▸ What is required
Say how many lines in the following entries include "white", and add nothing else.

(Records from a collection)
%%

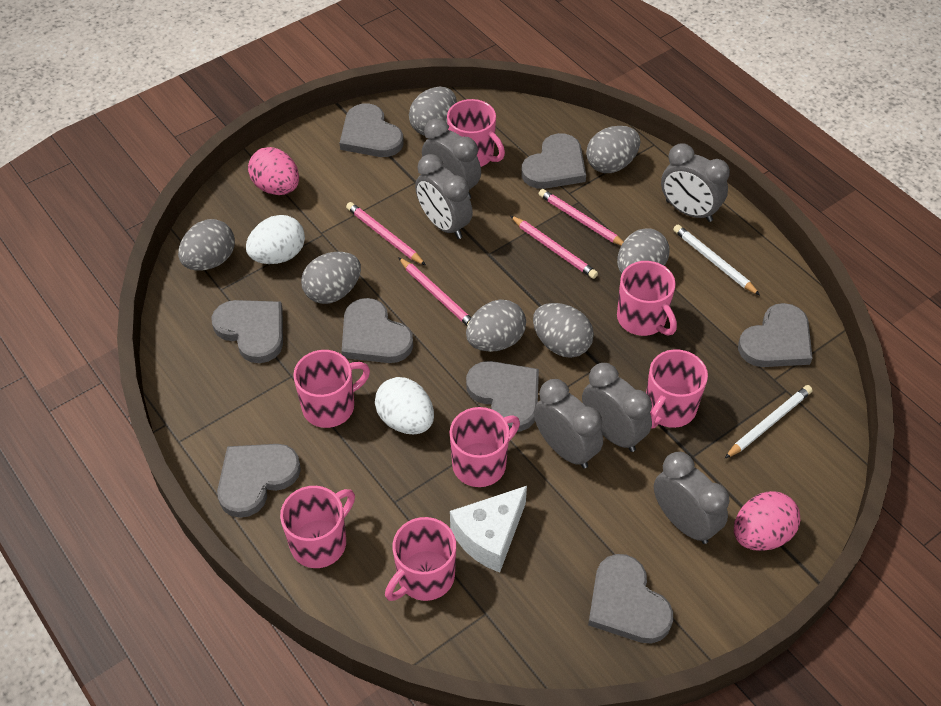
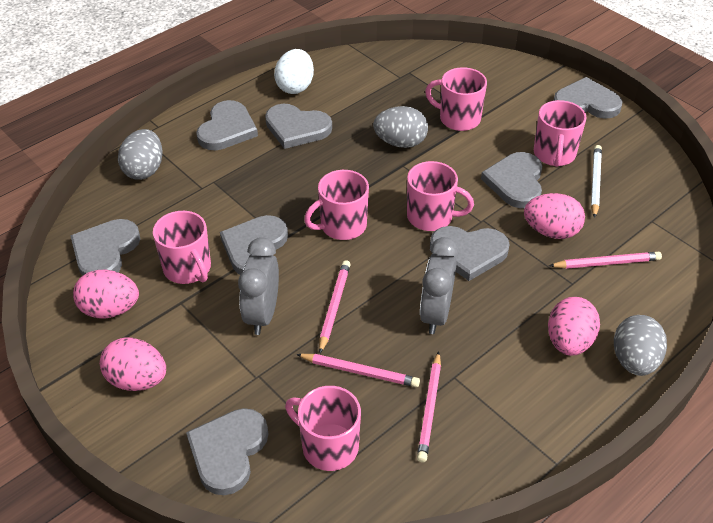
grey clock: 6 -> 2
grey egg: 7 -> 3
pink egg: 2 -> 4
pink mug: 7 -> 6
white cheese: 1 -> 0
white egg: 2 -> 1
white pencil: 2 -> 1

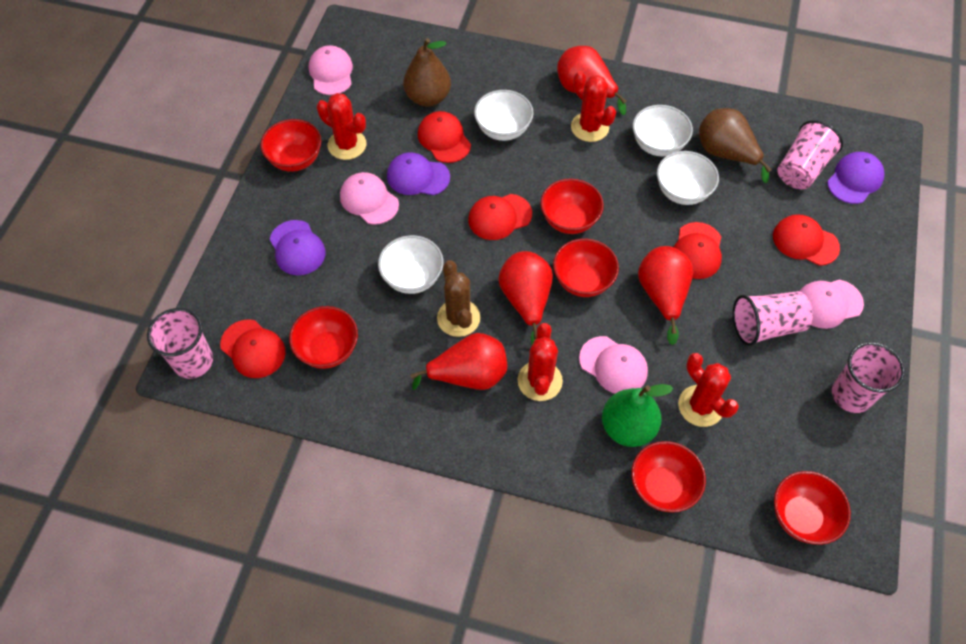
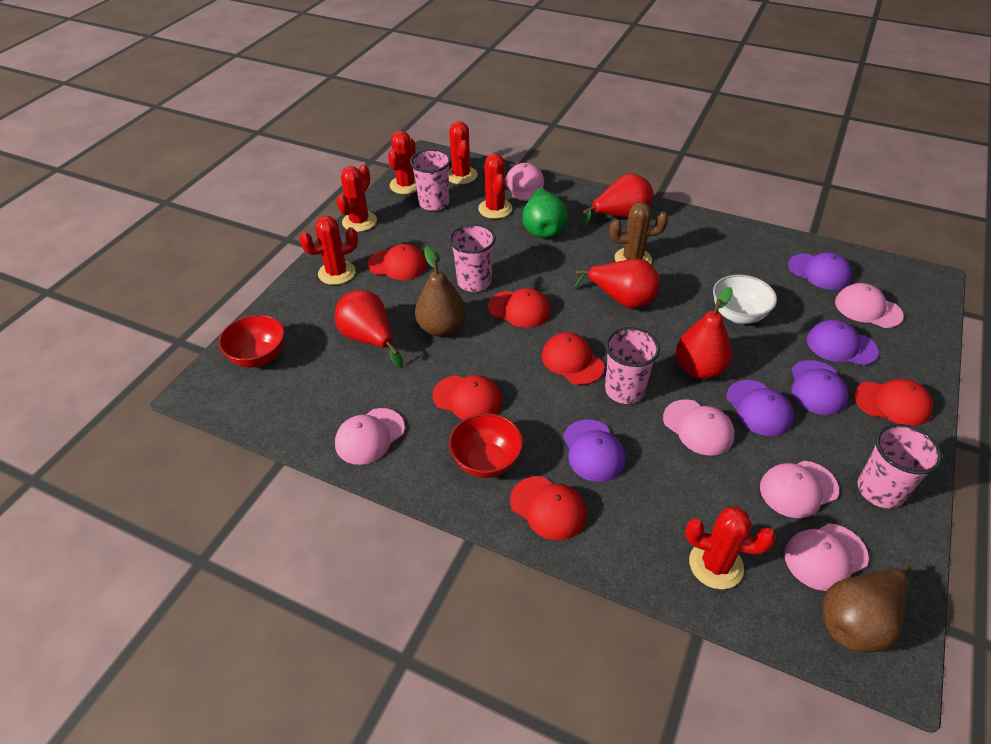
pink cap: 4 -> 6
purple cap: 3 -> 5
red bowl: 6 -> 2
red cactus: 4 -> 6
red cap: 5 -> 6
white bowl: 4 -> 1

%%

▸ Output below
4